● **Work instruction**: Restate exactly, and only, the lines spanning from the one with "Q2: PMOS SI2301" to the end of the records below.
:: Extracted information
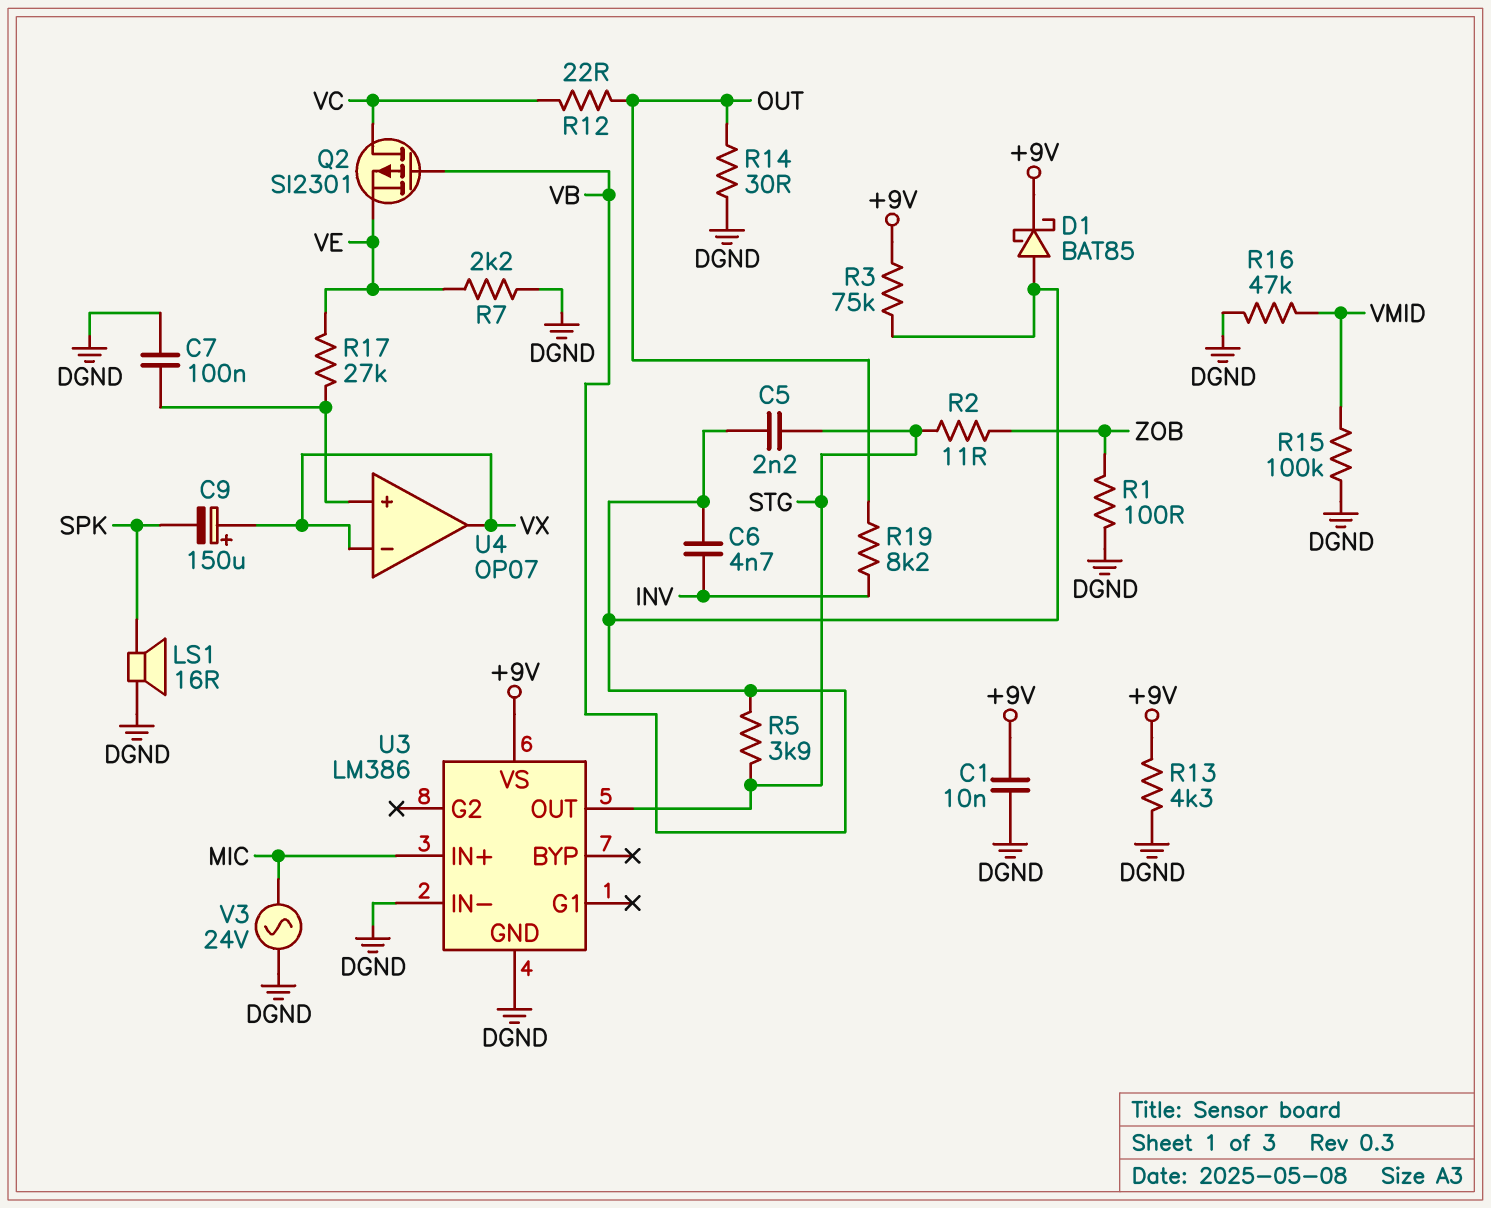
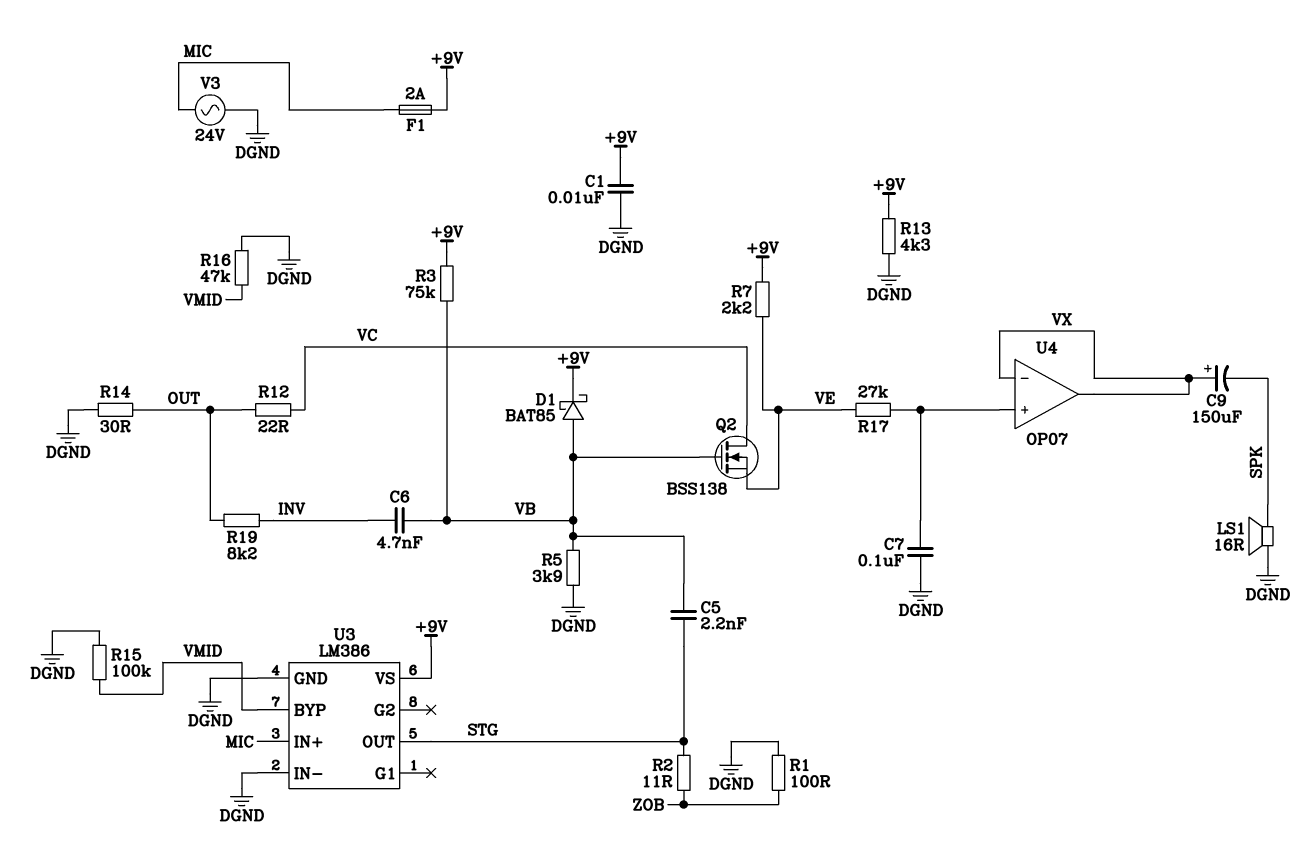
F1: none -> 2A (+9V, MIC)
Q2: PMOS SI2301 (G VB, D VC, S VE) -> NMOS BSS138 (G VB, D VC, S VE)
R5: 3.9k (STG, VB) -> 3.9k (DGND, VB)
R7: 2.2k (DGND, VE) -> 2.2k (+9V, VE)
U3 pin BYP: none -> VMID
::::
● **Reply to the exercise**:
Q2: PMOS SI2301 (G VB, D VC, S VE) -> NMOS BSS138 (G VB, D VC, S VE)
R5: 3.9k (STG, VB) -> 3.9k (DGND, VB)
R7: 2.2k (DGND, VE) -> 2.2k (+9V, VE)
U3 pin BYP: none -> VMID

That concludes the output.